Object state change records:
------------------------------------

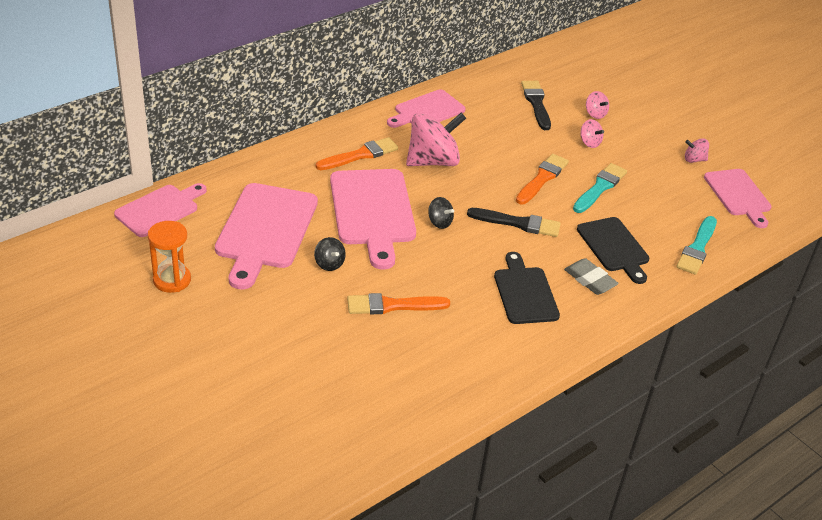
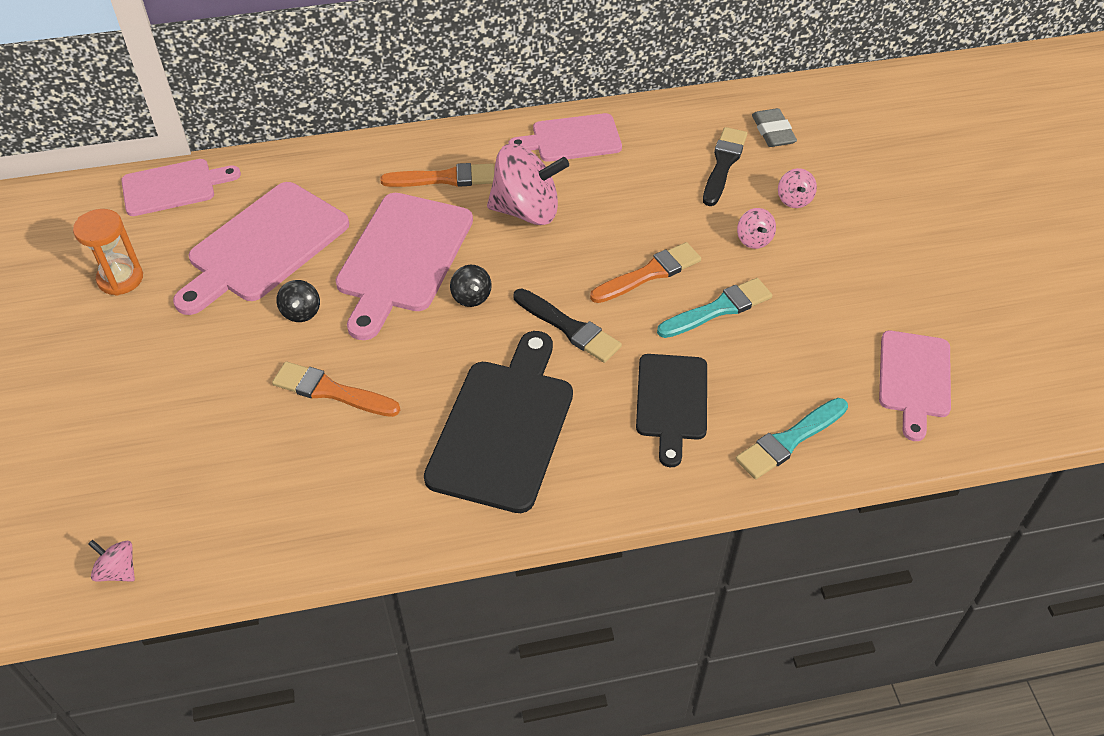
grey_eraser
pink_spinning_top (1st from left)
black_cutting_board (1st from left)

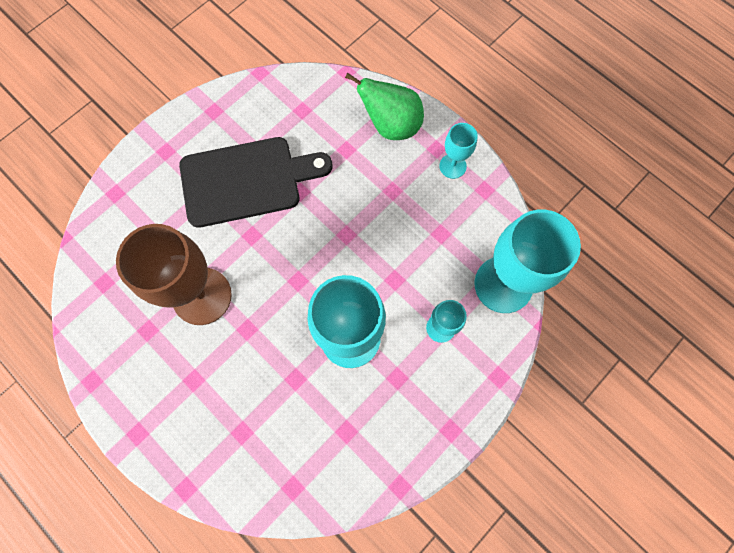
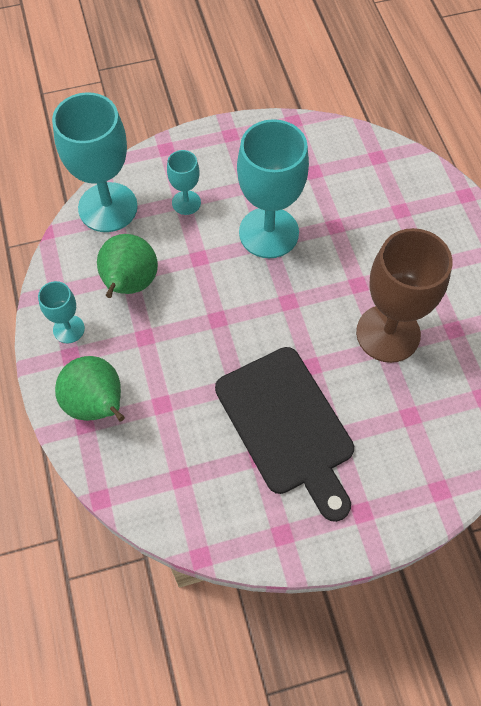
green_pear (2nd from left)
black_cutting_board

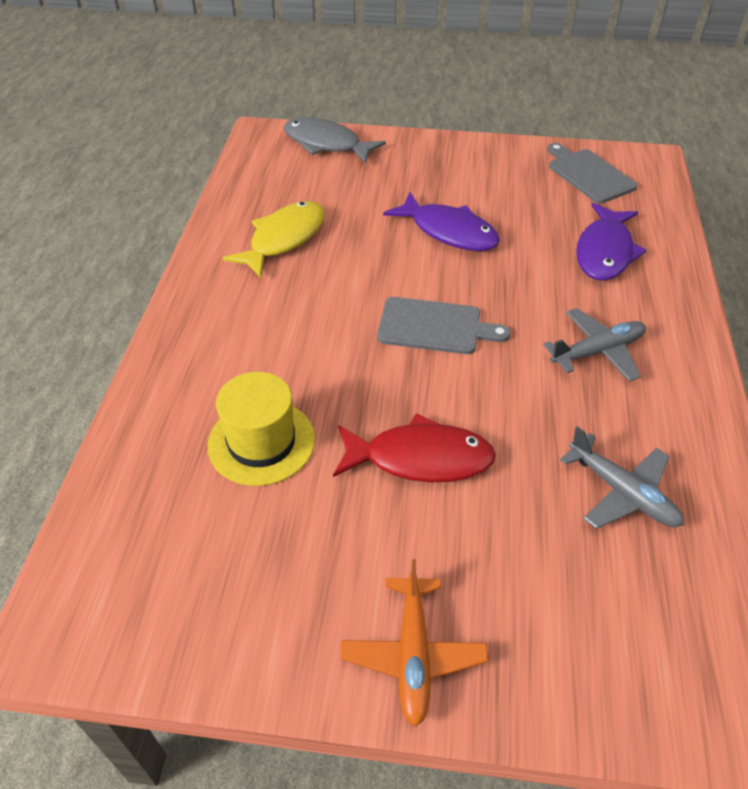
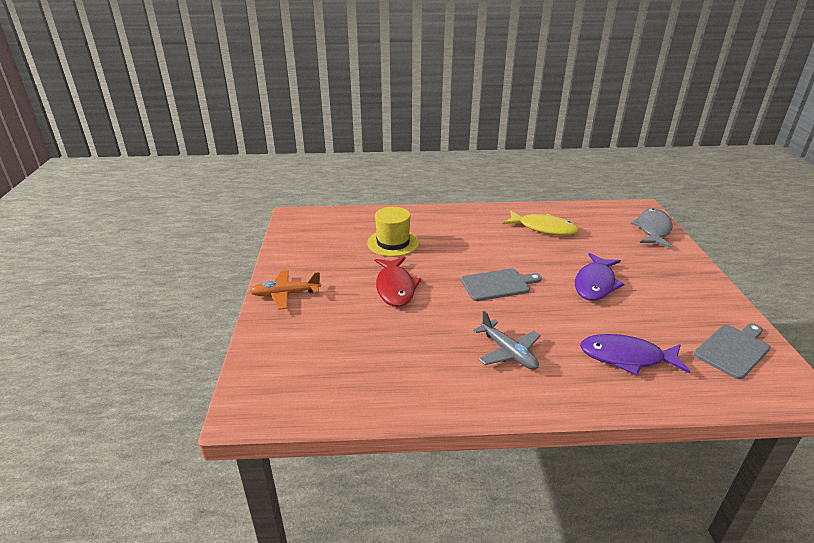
grey_plane (2nd from left in the first image)
grey_cutting_board (1st from left)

------------------------------------

Exercise details
Where does the word "from" appear in the records? Copy every line that holds it.

Task result
pink_spinning_top (1st from left)
black_cutting_board (1st from left)
green_pear (2nd from left)
grey_plane (2nd from left in the first image)
grey_cutting_board (1st from left)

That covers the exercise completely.